◆ TASK: Nothing but the pictures should be dropped; repeat the rest of the data below exactly.

◆ COLLECTED DATA:
·····

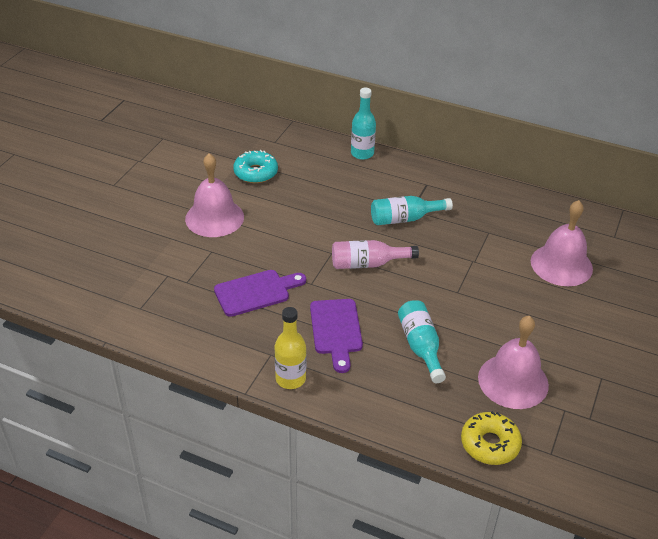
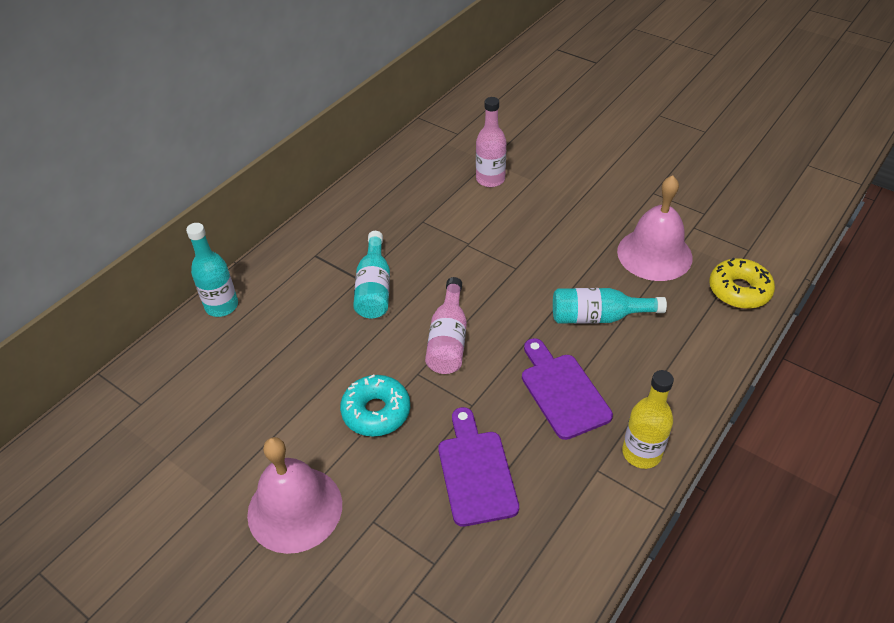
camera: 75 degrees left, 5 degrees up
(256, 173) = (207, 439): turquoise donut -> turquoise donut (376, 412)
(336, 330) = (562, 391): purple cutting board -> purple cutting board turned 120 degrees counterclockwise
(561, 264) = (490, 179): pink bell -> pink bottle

·····

◆ ANSWER FOR THIS EXERCISE:
camera: 75 degrees left, 5 degrees up
(256, 173) = (207, 439): turquoise donut -> turquoise donut (376, 412)
(336, 330) = (562, 391): purple cutting board -> purple cutting board turned 120 degrees counterclockwise
(561, 264) = (490, 179): pink bell -> pink bottle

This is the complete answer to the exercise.